◆ **Assignment**
Images stay out. Everything else in the records is repeated exactly.

◆ **Supplied material**
[Start of Attachment]

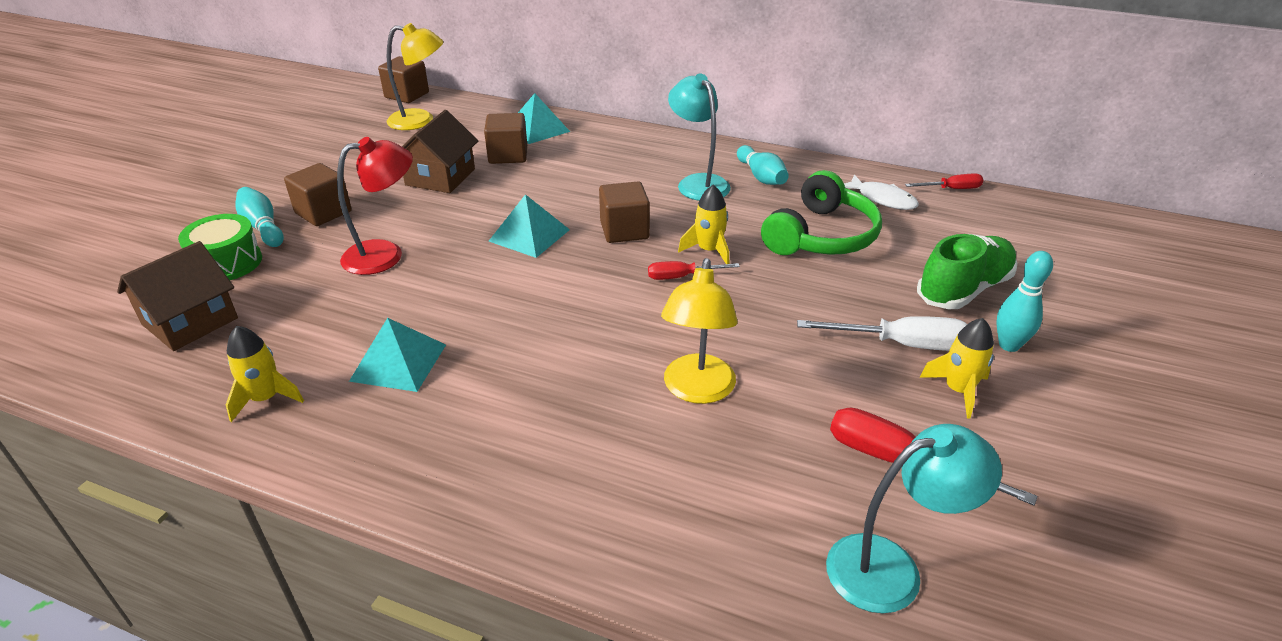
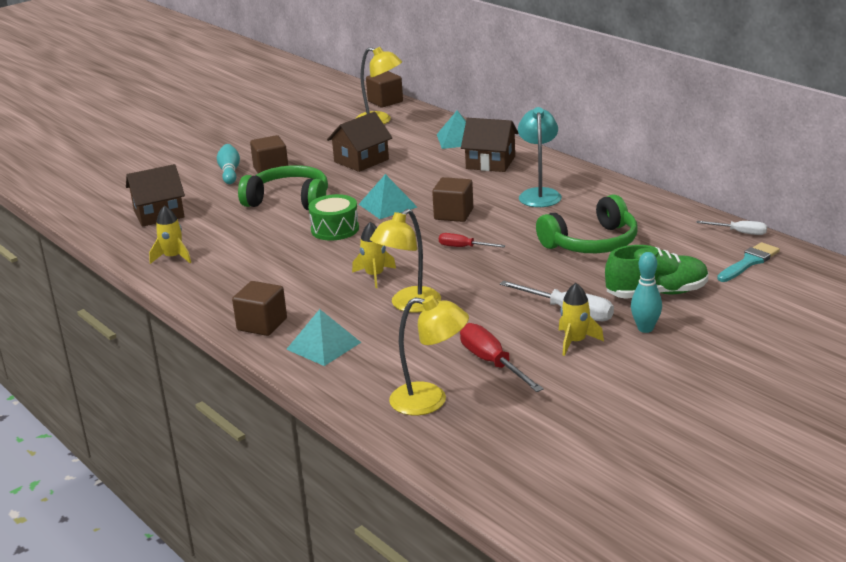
camera: 30 degrees right, 10 degrees down
(227, 263) = (197, 188): green drum -> green drum (335, 229)
(385, 255) = (289, 200): red lamp -> green headphones
(398, 362) = (253, 256): turquoise pyramid -> turquoise pyramid (323, 345)
(508, 155) = (420, 154): brown cube -> brown cube (262, 324)
(603, 152) = (490, 162): none -> brown house
(709, 251) = (499, 236): yellow rocket -> yellow rocket (374, 276)
(761, 177) = (593, 198): turquoise bowling pin -> none
(882, 199) = (671, 229): white fish -> none
(891, 568) = (430, 401): turquoise lamp -> yellow lamp
(951, 189) = (740, 232): red screwdriver -> white screwdriver
(1002, 224) = (749, 262): none -> turquoise brush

[End of Attachment]

◆ **Answer for the task**
camera: 30 degrees right, 10 degrees down
(227, 263) = (197, 188): green drum -> green drum (335, 229)
(385, 255) = (289, 200): red lamp -> green headphones
(398, 362) = (253, 256): turquoise pyramid -> turquoise pyramid (323, 345)
(508, 155) = (420, 154): brown cube -> brown cube (262, 324)
(603, 152) = (490, 162): none -> brown house
(709, 251) = (499, 236): yellow rocket -> yellow rocket (374, 276)
(761, 177) = (593, 198): turquoise bowling pin -> none
(882, 199) = (671, 229): white fish -> none
(891, 568) = (430, 401): turquoise lamp -> yellow lamp
(951, 189) = (740, 232): red screwdriver -> white screwdriver
(1002, 224) = (749, 262): none -> turquoise brush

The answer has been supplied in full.